[Object transformation records]
......

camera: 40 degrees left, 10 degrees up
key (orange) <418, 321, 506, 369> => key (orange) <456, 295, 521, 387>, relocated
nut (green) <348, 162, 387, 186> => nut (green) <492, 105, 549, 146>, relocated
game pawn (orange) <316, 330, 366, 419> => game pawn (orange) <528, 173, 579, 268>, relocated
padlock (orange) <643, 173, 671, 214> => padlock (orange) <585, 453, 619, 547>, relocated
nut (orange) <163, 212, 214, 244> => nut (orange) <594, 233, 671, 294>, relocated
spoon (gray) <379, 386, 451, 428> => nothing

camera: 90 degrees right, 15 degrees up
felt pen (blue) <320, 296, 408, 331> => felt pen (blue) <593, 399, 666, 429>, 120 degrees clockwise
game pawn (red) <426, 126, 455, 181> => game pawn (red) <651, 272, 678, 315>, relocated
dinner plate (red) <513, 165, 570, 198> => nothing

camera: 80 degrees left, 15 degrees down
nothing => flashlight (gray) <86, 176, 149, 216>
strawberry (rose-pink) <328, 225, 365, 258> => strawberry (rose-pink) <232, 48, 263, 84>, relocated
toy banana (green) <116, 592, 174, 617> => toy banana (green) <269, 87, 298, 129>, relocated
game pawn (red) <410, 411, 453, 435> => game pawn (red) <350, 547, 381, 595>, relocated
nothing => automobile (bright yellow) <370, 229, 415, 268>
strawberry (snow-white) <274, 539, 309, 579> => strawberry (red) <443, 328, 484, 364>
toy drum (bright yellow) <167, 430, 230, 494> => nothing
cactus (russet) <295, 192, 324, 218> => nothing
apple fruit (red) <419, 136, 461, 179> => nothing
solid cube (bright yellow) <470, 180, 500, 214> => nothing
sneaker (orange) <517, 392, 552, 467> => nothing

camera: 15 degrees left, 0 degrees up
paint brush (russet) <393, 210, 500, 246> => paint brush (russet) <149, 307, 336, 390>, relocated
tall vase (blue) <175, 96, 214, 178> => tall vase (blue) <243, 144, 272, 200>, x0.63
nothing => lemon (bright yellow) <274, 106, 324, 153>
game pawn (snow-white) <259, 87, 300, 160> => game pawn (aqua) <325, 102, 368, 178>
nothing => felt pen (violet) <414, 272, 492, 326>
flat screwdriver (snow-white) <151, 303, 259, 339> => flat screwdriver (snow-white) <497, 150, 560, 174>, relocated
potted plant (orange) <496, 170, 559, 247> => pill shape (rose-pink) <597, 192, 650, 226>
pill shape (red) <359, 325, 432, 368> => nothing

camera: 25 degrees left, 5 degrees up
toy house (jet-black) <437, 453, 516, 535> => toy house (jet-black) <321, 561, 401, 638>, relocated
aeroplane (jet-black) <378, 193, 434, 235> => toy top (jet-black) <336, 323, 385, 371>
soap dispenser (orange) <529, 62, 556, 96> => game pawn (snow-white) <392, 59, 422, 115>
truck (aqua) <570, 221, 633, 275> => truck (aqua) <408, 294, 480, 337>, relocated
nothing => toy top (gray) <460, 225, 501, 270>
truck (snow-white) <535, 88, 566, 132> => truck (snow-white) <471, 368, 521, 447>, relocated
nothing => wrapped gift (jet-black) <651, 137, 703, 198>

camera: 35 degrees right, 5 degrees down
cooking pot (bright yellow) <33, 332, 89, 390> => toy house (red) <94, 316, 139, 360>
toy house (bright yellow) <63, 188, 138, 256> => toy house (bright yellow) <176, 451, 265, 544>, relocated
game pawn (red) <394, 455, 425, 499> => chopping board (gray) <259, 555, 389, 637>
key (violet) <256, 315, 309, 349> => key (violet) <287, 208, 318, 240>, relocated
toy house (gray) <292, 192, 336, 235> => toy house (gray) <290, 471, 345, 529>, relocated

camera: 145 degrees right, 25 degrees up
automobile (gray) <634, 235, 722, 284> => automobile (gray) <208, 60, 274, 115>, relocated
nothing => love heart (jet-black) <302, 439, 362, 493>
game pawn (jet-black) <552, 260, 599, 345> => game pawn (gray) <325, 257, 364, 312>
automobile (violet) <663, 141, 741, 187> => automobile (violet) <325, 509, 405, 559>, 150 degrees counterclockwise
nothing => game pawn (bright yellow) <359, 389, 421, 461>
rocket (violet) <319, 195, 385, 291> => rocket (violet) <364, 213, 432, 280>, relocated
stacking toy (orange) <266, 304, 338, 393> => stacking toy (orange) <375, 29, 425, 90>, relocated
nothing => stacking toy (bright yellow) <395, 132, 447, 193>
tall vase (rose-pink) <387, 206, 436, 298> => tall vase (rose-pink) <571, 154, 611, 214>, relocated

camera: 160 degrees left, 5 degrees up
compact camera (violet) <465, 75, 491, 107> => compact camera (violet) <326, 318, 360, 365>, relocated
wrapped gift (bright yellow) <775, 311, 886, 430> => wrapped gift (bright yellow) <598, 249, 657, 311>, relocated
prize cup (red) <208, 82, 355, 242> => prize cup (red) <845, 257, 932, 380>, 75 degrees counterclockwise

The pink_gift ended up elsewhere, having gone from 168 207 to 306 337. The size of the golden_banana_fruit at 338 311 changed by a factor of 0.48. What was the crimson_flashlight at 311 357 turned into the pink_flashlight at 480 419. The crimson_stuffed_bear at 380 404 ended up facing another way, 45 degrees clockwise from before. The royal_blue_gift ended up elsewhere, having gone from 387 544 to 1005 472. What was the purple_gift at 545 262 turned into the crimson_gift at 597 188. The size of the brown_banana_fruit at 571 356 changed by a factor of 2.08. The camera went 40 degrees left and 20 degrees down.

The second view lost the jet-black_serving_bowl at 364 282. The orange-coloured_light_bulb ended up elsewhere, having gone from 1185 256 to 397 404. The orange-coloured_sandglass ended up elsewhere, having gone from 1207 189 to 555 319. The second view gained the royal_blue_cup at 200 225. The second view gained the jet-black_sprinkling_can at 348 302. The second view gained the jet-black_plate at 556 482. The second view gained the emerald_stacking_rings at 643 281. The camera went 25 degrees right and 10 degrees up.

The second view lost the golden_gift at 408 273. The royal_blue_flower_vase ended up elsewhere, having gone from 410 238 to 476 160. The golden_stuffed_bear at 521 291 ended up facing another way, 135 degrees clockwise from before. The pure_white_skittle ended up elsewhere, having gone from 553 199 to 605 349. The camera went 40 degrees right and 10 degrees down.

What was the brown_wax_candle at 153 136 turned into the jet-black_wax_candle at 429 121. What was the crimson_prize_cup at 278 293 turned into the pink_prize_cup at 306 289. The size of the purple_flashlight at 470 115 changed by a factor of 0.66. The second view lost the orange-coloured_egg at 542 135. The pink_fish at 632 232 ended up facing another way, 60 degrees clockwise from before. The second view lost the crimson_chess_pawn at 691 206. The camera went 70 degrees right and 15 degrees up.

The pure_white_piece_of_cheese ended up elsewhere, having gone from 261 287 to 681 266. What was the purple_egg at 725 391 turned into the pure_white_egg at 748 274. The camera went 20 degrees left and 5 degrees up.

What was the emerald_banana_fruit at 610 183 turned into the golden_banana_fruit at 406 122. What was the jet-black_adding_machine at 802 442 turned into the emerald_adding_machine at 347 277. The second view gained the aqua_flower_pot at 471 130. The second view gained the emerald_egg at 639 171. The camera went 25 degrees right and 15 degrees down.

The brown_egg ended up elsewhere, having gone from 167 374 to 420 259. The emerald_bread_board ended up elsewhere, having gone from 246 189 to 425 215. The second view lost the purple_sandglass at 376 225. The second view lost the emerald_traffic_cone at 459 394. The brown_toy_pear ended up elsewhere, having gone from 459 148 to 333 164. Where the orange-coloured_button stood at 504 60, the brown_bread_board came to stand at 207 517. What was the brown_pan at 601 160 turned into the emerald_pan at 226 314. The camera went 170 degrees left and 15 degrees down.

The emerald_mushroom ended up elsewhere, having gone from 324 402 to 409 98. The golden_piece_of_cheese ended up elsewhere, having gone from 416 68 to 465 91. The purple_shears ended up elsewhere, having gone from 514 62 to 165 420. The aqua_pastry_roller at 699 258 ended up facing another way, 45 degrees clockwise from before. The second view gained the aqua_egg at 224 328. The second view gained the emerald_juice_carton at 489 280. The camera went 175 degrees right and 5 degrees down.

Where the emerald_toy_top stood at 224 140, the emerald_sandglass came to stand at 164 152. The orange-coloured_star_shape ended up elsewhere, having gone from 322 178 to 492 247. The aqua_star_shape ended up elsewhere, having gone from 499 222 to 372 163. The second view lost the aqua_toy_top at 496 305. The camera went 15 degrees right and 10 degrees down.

......

AIM OF THE EXERCISE – Please copy, word for word, every line from the first line of the records through the line containing "nut (orange) <163, 212, 214, 244>", with both of those lines included and nothing else.

ANSWER BOX –
camera: 40 degrees left, 10 degrees up
key (orange) <418, 321, 506, 369> => key (orange) <456, 295, 521, 387>, relocated
nut (green) <348, 162, 387, 186> => nut (green) <492, 105, 549, 146>, relocated
game pawn (orange) <316, 330, 366, 419> => game pawn (orange) <528, 173, 579, 268>, relocated
padlock (orange) <643, 173, 671, 214> => padlock (orange) <585, 453, 619, 547>, relocated
nut (orange) <163, 212, 214, 244> => nut (orange) <594, 233, 671, 294>, relocated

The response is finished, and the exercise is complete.